**Your instructions**.
Each entry below needs to be reproduced exactly as given.

====== Given entries ======

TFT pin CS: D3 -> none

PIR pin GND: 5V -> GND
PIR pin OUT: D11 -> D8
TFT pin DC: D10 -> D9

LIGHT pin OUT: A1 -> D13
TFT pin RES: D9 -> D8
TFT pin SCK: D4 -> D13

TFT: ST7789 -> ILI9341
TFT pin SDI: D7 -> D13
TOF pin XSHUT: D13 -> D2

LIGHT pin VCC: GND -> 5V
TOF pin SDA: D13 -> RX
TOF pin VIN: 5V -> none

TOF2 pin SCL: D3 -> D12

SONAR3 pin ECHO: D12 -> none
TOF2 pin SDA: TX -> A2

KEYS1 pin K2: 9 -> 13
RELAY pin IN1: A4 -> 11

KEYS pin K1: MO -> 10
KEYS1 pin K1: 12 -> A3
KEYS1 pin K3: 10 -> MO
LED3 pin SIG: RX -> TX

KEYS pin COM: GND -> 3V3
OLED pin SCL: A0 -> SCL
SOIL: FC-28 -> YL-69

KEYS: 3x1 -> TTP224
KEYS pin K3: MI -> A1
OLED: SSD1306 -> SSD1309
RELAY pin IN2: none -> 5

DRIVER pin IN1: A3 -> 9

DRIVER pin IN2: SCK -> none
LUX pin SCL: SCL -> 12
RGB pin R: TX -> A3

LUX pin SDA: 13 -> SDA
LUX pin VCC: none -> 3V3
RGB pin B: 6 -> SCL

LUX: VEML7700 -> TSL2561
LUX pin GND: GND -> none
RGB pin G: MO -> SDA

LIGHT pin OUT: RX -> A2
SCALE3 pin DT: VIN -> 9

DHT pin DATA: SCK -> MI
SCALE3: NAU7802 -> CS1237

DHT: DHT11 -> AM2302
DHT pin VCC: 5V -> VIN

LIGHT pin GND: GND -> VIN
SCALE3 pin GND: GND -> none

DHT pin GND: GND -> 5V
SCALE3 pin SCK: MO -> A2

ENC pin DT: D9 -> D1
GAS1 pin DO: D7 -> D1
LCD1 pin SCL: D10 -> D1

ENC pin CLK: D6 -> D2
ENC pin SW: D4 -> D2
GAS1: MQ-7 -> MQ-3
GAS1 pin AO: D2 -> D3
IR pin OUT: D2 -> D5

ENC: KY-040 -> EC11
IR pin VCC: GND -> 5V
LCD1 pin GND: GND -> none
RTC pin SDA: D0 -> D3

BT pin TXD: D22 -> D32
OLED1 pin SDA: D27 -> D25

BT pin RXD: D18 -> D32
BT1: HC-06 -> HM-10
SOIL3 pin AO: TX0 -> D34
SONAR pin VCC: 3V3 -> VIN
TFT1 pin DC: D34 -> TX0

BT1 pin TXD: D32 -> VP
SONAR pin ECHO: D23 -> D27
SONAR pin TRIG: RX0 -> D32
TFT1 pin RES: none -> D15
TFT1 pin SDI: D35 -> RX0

======

**Result below**.
TFT pin CS: D3 -> none

PIR pin GND: 5V -> GND
PIR pin OUT: D11 -> D8
TFT pin DC: D10 -> D9

LIGHT pin OUT: A1 -> D13
TFT pin RES: D9 -> D8
TFT pin SCK: D4 -> D13

TFT: ST7789 -> ILI9341
TFT pin SDI: D7 -> D13
TOF pin XSHUT: D13 -> D2

LIGHT pin VCC: GND -> 5V
TOF pin SDA: D13 -> RX
TOF pin VIN: 5V -> none

TOF2 pin SCL: D3 -> D12

SONAR3 pin ECHO: D12 -> none
TOF2 pin SDA: TX -> A2

KEYS1 pin K2: 9 -> 13
RELAY pin IN1: A4 -> 11

KEYS pin K1: MO -> 10
KEYS1 pin K1: 12 -> A3
KEYS1 pin K3: 10 -> MO
LED3 pin SIG: RX -> TX

KEYS pin COM: GND -> 3V3
OLED pin SCL: A0 -> SCL
SOIL: FC-28 -> YL-69

KEYS: 3x1 -> TTP224
KEYS pin K3: MI -> A1
OLED: SSD1306 -> SSD1309
RELAY pin IN2: none -> 5

DRIVER pin IN1: A3 -> 9

DRIVER pin IN2: SCK -> none
LUX pin SCL: SCL -> 12
RGB pin R: TX -> A3

LUX pin SDA: 13 -> SDA
LUX pin VCC: none -> 3V3
RGB pin B: 6 -> SCL

LUX: VEML7700 -> TSL2561
LUX pin GND: GND -> none
RGB pin G: MO -> SDA

LIGHT pin OUT: RX -> A2
SCALE3 pin DT: VIN -> 9

DHT pin DATA: SCK -> MI
SCALE3: NAU7802 -> CS1237

DHT: DHT11 -> AM2302
DHT pin VCC: 5V -> VIN

LIGHT pin GND: GND -> VIN
SCALE3 pin GND: GND -> none

DHT pin GND: GND -> 5V
SCALE3 pin SCK: MO -> A2

ENC pin DT: D9 -> D1
GAS1 pin DO: D7 -> D1
LCD1 pin SCL: D10 -> D1

ENC pin CLK: D6 -> D2
ENC pin SW: D4 -> D2
GAS1: MQ-7 -> MQ-3
GAS1 pin AO: D2 -> D3
IR pin OUT: D2 -> D5

ENC: KY-040 -> EC11
IR pin VCC: GND -> 5V
LCD1 pin GND: GND -> none
RTC pin SDA: D0 -> D3

BT pin TXD: D22 -> D32
OLED1 pin SDA: D27 -> D25

BT pin RXD: D18 -> D32
BT1: HC-06 -> HM-10
SOIL3 pin AO: TX0 -> D34
SONAR pin VCC: 3V3 -> VIN
TFT1 pin DC: D34 -> TX0

BT1 pin TXD: D32 -> VP
SONAR pin ECHO: D23 -> D27
SONAR pin TRIG: RX0 -> D32
TFT1 pin RES: none -> D15
TFT1 pin SDI: D35 -> RX0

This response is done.